● **What is expected**
Run through the records and show each line that includes the string "soap".

● **Data for processing**
• • •

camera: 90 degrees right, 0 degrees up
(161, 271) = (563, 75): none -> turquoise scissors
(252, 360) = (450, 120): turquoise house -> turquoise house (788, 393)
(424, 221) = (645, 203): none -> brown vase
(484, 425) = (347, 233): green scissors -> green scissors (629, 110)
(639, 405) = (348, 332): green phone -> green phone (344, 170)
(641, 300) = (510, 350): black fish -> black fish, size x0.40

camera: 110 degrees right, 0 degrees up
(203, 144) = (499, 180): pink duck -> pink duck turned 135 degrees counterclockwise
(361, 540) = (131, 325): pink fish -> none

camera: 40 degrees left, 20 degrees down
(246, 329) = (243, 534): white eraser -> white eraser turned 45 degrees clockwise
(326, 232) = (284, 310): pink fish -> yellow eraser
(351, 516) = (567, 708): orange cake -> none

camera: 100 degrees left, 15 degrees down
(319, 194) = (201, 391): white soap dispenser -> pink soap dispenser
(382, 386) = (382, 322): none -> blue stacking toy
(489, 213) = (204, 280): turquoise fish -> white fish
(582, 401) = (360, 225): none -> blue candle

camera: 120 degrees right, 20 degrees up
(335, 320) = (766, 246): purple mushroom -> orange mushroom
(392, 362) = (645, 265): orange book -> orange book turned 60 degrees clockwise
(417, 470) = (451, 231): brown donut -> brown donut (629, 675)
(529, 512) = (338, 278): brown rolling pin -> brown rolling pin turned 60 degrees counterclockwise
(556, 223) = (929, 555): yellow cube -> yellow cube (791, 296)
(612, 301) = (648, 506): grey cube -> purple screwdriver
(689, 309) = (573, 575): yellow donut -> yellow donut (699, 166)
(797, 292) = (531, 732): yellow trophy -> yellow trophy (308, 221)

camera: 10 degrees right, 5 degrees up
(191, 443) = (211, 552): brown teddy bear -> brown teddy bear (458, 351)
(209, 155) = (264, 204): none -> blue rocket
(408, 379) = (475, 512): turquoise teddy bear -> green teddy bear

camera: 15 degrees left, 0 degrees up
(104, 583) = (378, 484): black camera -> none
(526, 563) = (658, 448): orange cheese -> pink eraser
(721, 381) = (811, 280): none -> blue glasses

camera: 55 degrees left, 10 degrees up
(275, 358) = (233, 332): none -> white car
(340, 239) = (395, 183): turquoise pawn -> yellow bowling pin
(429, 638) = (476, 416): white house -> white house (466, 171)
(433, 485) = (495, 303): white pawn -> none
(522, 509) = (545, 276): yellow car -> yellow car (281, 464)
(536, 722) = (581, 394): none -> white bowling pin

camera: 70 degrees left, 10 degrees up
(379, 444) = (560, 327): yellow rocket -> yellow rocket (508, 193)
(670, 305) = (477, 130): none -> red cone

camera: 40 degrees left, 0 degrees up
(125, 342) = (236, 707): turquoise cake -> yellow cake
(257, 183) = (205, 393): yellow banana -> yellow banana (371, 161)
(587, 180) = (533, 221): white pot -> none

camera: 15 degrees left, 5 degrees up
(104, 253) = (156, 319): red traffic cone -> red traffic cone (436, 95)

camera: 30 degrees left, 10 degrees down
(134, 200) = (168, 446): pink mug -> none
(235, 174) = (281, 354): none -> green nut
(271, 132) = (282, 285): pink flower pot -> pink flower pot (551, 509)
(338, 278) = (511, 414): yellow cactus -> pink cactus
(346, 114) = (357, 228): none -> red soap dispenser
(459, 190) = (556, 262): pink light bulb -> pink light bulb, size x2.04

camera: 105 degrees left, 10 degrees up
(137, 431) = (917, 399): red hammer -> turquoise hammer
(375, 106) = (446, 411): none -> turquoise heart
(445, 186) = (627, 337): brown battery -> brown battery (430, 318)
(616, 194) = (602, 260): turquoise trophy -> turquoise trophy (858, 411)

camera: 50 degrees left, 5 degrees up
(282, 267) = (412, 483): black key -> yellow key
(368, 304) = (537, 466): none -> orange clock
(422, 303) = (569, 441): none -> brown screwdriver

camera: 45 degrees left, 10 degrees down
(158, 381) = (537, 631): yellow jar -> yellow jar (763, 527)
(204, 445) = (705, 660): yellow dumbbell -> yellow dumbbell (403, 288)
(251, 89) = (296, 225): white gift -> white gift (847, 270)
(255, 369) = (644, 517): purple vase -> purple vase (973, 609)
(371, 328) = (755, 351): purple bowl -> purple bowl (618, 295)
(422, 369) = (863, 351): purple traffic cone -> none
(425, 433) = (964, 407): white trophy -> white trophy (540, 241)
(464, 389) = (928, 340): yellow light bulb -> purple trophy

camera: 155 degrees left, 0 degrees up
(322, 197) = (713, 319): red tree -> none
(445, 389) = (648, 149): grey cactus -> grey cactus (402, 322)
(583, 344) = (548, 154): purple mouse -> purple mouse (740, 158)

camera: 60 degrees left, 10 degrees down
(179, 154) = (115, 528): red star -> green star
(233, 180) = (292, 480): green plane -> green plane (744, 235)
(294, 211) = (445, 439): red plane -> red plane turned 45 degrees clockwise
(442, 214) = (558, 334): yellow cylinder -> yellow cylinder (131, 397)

• • •

● **Response area**
(319, 194) = (201, 391): white soap dispenser -> pink soap dispenser
(346, 114) = (357, 228): none -> red soap dispenser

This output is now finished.